■ Requirement: Work out how many lines of the listing below hold the word "orange", and give that number only.

■ Information:

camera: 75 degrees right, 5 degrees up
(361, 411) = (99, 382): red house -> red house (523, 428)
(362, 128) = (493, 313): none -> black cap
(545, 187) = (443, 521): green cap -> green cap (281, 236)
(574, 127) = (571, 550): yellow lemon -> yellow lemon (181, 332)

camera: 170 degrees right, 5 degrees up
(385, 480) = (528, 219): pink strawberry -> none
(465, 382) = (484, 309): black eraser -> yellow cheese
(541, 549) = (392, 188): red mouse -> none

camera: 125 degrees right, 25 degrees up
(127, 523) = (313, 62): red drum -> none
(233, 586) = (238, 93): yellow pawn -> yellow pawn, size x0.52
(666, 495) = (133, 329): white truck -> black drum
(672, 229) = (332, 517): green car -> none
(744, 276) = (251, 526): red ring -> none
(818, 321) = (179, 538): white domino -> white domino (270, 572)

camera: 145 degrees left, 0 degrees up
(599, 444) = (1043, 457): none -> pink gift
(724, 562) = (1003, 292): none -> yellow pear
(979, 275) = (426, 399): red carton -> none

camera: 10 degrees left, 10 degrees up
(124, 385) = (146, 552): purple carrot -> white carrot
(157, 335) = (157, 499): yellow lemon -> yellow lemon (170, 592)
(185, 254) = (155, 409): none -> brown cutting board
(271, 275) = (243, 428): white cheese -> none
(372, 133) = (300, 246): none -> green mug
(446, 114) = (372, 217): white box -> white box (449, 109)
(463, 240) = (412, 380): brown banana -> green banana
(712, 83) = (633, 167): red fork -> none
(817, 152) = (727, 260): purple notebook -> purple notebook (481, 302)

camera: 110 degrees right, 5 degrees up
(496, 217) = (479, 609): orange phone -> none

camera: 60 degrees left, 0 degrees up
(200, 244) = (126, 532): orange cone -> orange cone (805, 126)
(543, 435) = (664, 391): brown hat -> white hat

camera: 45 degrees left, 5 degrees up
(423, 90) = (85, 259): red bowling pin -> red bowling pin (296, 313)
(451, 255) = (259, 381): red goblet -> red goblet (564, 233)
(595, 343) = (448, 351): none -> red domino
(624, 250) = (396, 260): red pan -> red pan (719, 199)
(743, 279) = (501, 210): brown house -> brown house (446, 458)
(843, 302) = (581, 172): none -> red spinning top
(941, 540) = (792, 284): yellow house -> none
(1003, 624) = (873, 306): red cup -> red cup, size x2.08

■ The completed task: 2